───── Input ─────

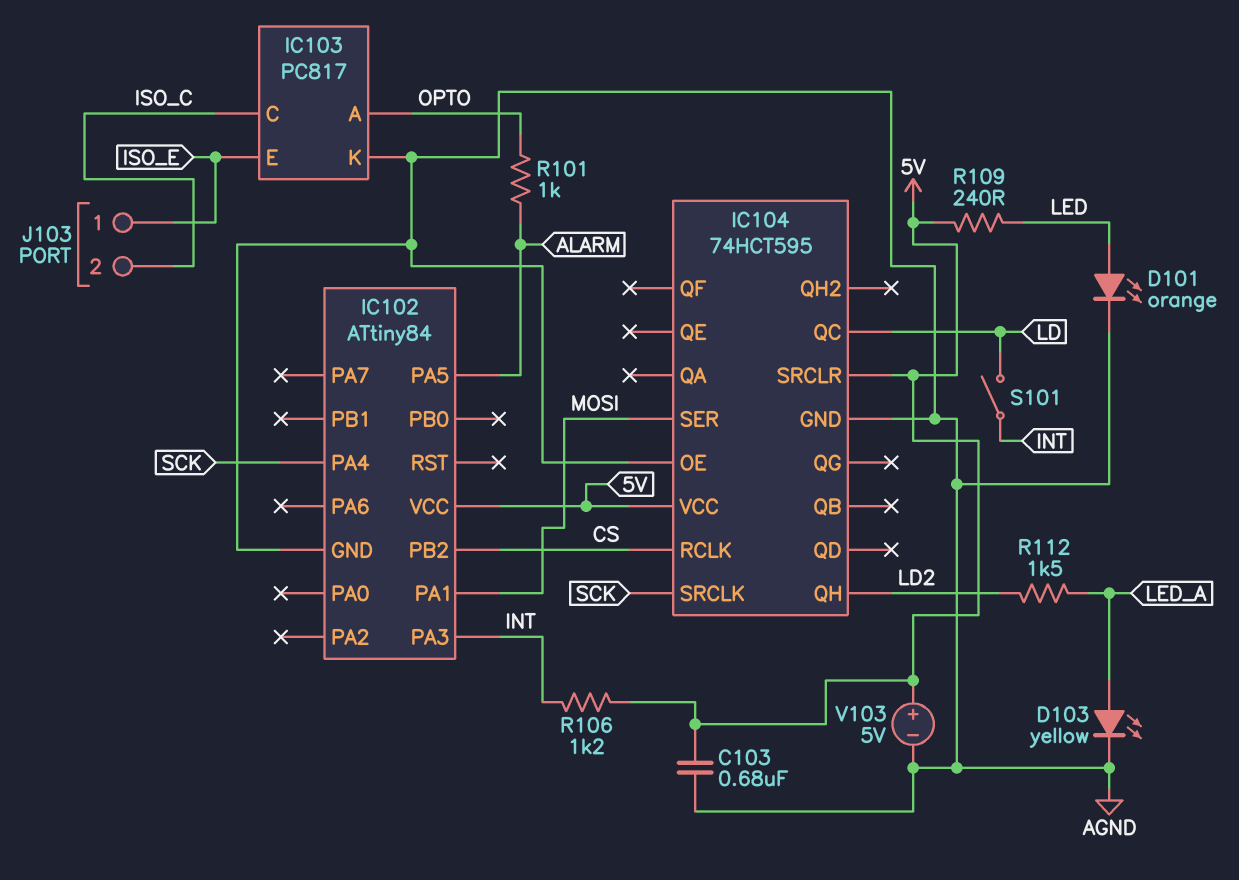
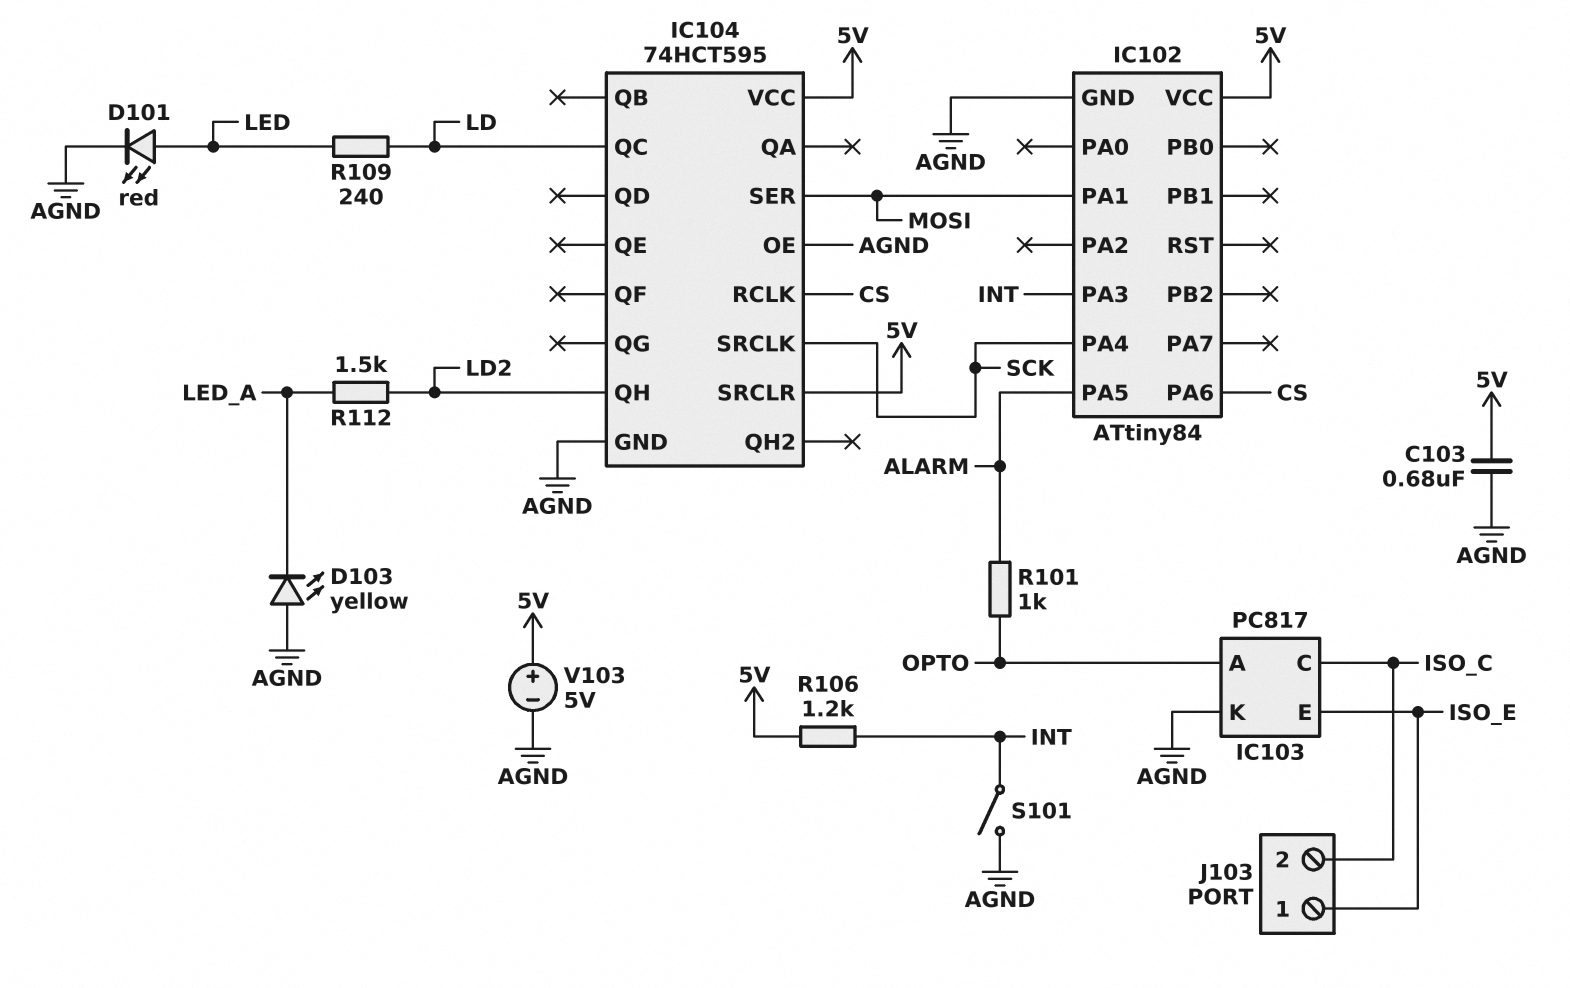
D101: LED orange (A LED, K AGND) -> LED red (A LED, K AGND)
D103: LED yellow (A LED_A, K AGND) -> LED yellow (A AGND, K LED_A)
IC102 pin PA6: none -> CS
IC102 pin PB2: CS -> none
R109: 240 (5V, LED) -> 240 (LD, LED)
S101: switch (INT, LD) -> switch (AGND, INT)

─────

Repeat the entries above exactly as written, but not their pictures.

■ **Answer for the task**:
D101: LED orange (A LED, K AGND) -> LED red (A LED, K AGND)
D103: LED yellow (A LED_A, K AGND) -> LED yellow (A AGND, K LED_A)
IC102 pin PA6: none -> CS
IC102 pin PB2: CS -> none
R109: 240 (5V, LED) -> 240 (LD, LED)
S101: switch (INT, LD) -> switch (AGND, INT)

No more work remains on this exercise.